- **DESCRIPTION OF THE TASK**
Return the line containing "pink diamond: (164, 111) -> (185, 67), moved" together with every later line up to the end of the records, exactly and with no pictures; return nothing else.

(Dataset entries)

BEGIN

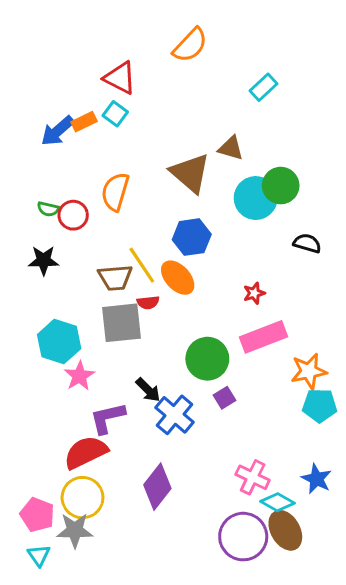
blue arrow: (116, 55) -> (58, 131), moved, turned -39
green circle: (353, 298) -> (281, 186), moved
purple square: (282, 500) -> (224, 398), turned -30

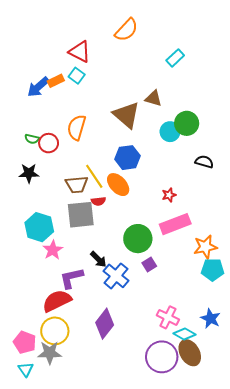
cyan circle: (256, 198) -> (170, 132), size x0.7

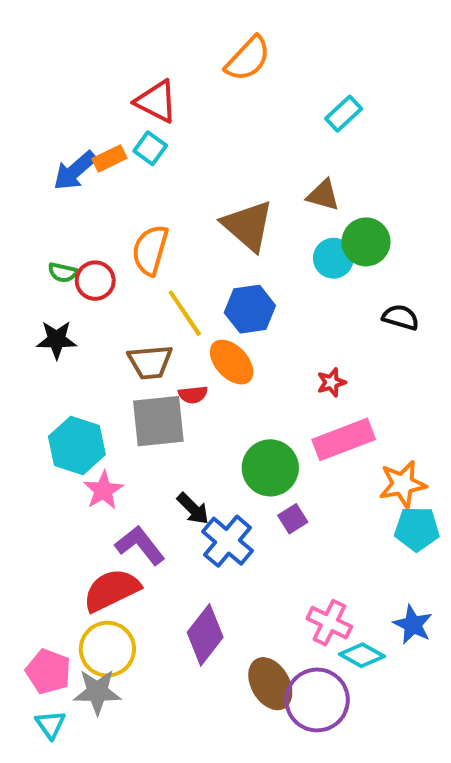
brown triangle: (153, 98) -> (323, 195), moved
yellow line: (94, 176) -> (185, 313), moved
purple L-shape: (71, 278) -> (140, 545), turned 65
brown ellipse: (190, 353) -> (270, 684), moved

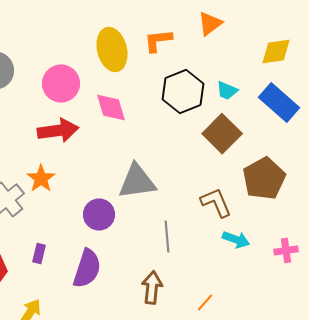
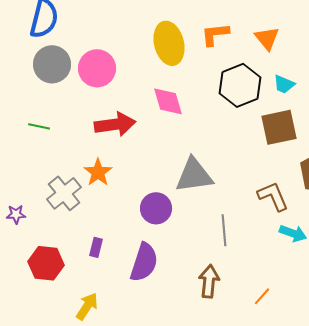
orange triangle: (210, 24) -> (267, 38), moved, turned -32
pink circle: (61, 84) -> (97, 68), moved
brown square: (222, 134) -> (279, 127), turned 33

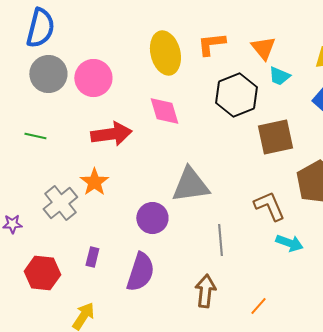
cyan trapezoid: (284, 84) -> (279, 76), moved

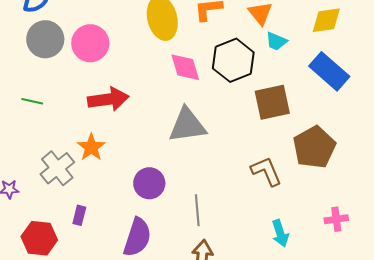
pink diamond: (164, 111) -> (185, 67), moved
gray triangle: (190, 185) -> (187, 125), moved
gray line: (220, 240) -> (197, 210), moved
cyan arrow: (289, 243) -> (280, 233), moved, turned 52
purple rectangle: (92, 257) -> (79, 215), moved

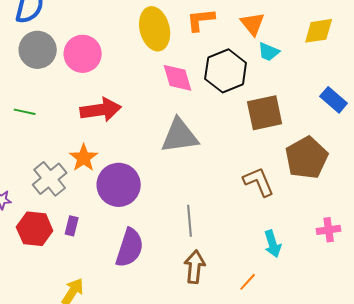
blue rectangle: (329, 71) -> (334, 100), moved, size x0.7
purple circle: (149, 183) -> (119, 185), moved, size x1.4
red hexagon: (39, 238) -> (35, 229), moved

END

- **ANSWER TO THIS TASK**
pink diamond: (164, 111) -> (185, 67), moved
gray triangle: (190, 185) -> (187, 125), moved
gray line: (220, 240) -> (197, 210), moved
cyan arrow: (289, 243) -> (280, 233), moved, turned 52
purple rectangle: (92, 257) -> (79, 215), moved

blue rectangle: (329, 71) -> (334, 100), moved, size x0.7
purple circle: (149, 183) -> (119, 185), moved, size x1.4
red hexagon: (39, 238) -> (35, 229), moved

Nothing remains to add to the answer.